EXERCISE DESCRIPTION - Only the text belongs in the copy. Transcribe the data exactly and drop any pictures.

DATA SHOWN -
--*--
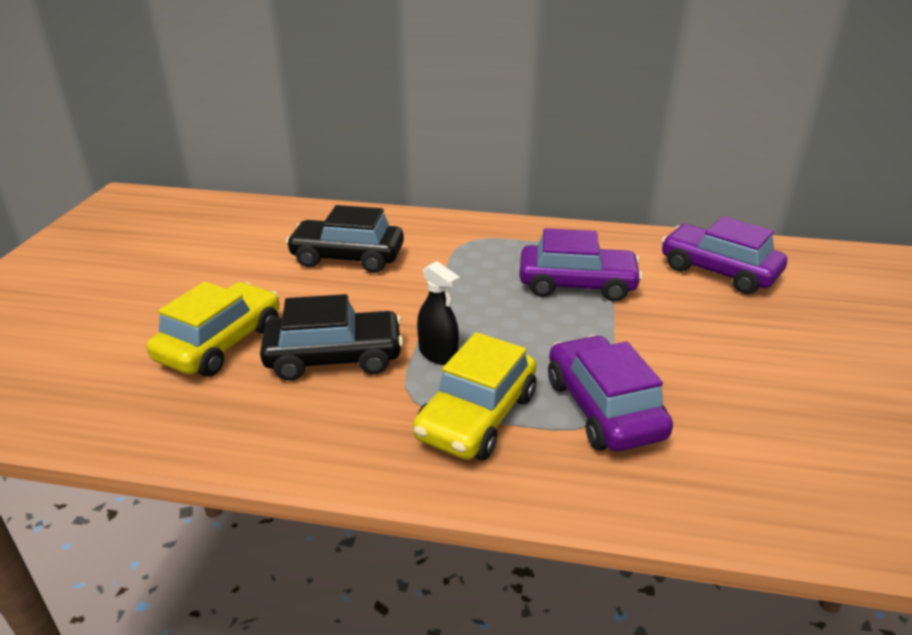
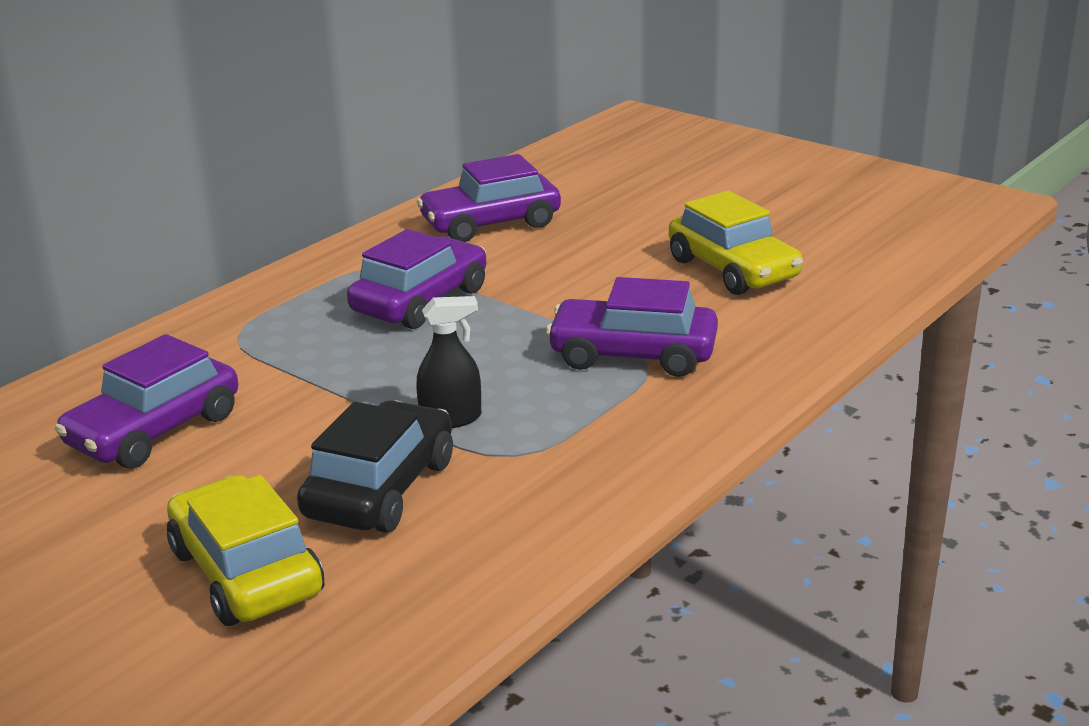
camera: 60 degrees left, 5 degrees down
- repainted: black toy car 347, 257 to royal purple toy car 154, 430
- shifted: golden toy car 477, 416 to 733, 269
--*--
TASK ANSWER -
camera: 60 degrees left, 5 degrees down
- repainted: black toy car 347, 257 to royal purple toy car 154, 430
- shifted: golden toy car 477, 416 to 733, 269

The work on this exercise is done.